§ Material provided:
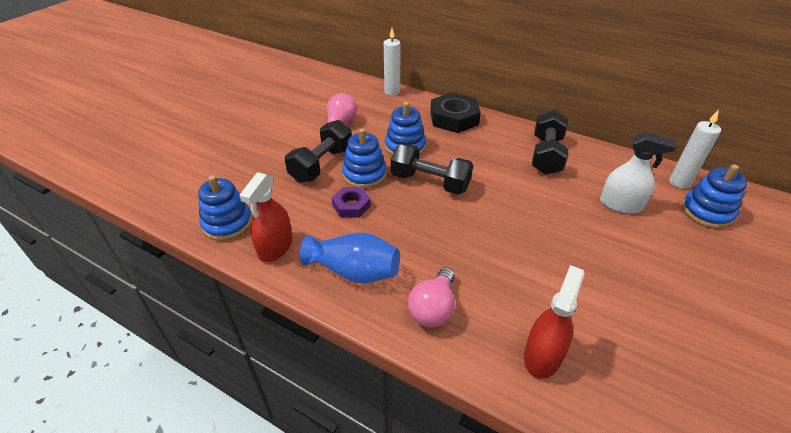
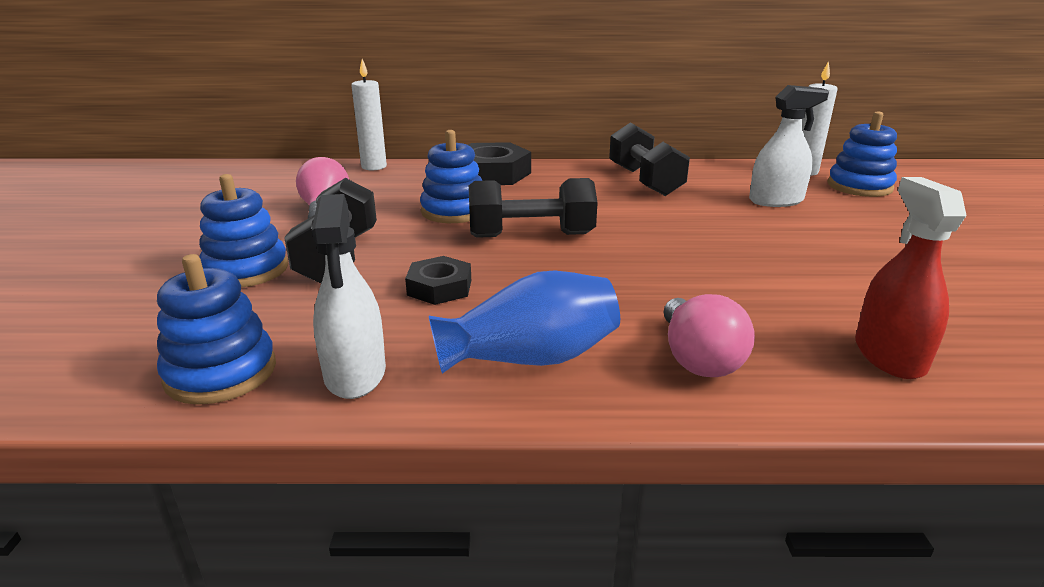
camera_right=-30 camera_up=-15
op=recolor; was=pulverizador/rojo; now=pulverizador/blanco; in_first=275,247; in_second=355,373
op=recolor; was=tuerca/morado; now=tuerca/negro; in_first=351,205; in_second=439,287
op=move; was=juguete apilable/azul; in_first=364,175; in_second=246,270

§ Directions for this task:
Once the pictures are removed, copy the material above exactly.

§ Your solution:
camera_right=-30 camera_up=-15
op=recolor; was=pulverizador/rojo; now=pulverizador/blanco; in_first=275,247; in_second=355,373
op=recolor; was=tuerca/morado; now=tuerca/negro; in_first=351,205; in_second=439,287
op=move; was=juguete apilable/azul; in_first=364,175; in_second=246,270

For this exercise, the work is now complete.